→ Material supplied:
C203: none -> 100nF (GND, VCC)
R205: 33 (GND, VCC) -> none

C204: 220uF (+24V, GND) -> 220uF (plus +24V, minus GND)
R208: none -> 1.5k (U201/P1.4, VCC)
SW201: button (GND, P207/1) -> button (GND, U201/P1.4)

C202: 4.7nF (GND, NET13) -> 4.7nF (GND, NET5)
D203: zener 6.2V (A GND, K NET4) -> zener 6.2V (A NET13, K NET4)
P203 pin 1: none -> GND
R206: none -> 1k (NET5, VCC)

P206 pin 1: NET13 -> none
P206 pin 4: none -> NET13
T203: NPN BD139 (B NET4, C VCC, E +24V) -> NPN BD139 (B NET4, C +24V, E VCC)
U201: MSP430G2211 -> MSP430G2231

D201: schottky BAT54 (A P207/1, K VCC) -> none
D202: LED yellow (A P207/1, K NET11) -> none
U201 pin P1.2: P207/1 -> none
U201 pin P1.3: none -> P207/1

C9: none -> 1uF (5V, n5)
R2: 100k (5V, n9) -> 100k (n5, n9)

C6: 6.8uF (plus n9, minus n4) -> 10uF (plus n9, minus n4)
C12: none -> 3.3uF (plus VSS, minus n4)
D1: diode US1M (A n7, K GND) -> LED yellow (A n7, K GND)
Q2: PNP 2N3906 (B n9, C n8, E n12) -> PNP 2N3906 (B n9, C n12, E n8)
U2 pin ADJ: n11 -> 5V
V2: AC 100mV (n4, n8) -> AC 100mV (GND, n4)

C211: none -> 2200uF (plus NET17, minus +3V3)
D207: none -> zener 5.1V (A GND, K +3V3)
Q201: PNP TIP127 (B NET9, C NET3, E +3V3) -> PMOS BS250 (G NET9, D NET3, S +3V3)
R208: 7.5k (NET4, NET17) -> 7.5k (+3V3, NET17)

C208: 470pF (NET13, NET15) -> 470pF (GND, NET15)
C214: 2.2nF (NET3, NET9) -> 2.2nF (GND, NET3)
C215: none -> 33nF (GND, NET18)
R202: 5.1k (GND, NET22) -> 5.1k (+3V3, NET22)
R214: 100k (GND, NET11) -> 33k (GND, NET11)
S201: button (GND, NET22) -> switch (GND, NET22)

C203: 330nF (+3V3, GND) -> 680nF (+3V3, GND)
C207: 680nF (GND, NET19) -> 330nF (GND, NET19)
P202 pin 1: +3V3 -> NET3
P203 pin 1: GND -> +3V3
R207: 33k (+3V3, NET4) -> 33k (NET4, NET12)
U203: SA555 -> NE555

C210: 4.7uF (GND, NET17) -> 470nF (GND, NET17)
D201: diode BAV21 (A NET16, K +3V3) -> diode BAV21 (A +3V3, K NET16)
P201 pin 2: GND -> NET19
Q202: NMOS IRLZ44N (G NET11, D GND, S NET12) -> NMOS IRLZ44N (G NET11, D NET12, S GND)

→ Work instructions:
Each entry above should be retyped exactly, with nothing missed.

→ Result for this task:
C203: none -> 100nF (GND, VCC)
R205: 33 (GND, VCC) -> none

C204: 220uF (+24V, GND) -> 220uF (plus +24V, minus GND)
R208: none -> 1.5k (U201/P1.4, VCC)
SW201: button (GND, P207/1) -> button (GND, U201/P1.4)

C202: 4.7nF (GND, NET13) -> 4.7nF (GND, NET5)
D203: zener 6.2V (A GND, K NET4) -> zener 6.2V (A NET13, K NET4)
P203 pin 1: none -> GND
R206: none -> 1k (NET5, VCC)

P206 pin 1: NET13 -> none
P206 pin 4: none -> NET13
T203: NPN BD139 (B NET4, C VCC, E +24V) -> NPN BD139 (B NET4, C +24V, E VCC)
U201: MSP430G2211 -> MSP430G2231

D201: schottky BAT54 (A P207/1, K VCC) -> none
D202: LED yellow (A P207/1, K NET11) -> none
U201 pin P1.2: P207/1 -> none
U201 pin P1.3: none -> P207/1

C9: none -> 1uF (5V, n5)
R2: 100k (5V, n9) -> 100k (n5, n9)

C6: 6.8uF (plus n9, minus n4) -> 10uF (plus n9, minus n4)
C12: none -> 3.3uF (plus VSS, minus n4)
D1: diode US1M (A n7, K GND) -> LED yellow (A n7, K GND)
Q2: PNP 2N3906 (B n9, C n8, E n12) -> PNP 2N3906 (B n9, C n12, E n8)
U2 pin ADJ: n11 -> 5V
V2: AC 100mV (n4, n8) -> AC 100mV (GND, n4)

C211: none -> 2200uF (plus NET17, minus +3V3)
D207: none -> zener 5.1V (A GND, K +3V3)
Q201: PNP TIP127 (B NET9, C NET3, E +3V3) -> PMOS BS250 (G NET9, D NET3, S +3V3)
R208: 7.5k (NET4, NET17) -> 7.5k (+3V3, NET17)

C208: 470pF (NET13, NET15) -> 470pF (GND, NET15)
C214: 2.2nF (NET3, NET9) -> 2.2nF (GND, NET3)
C215: none -> 33nF (GND, NET18)
R202: 5.1k (GND, NET22) -> 5.1k (+3V3, NET22)
R214: 100k (GND, NET11) -> 33k (GND, NET11)
S201: button (GND, NET22) -> switch (GND, NET22)

C203: 330nF (+3V3, GND) -> 680nF (+3V3, GND)
C207: 680nF (GND, NET19) -> 330nF (GND, NET19)
P202 pin 1: +3V3 -> NET3
P203 pin 1: GND -> +3V3
R207: 33k (+3V3, NET4) -> 33k (NET4, NET12)
U203: SA555 -> NE555

C210: 4.7uF (GND, NET17) -> 470nF (GND, NET17)
D201: diode BAV21 (A NET16, K +3V3) -> diode BAV21 (A +3V3, K NET16)
P201 pin 2: GND -> NET19
Q202: NMOS IRLZ44N (G NET11, D GND, S NET12) -> NMOS IRLZ44N (G NET11, D NET12, S GND)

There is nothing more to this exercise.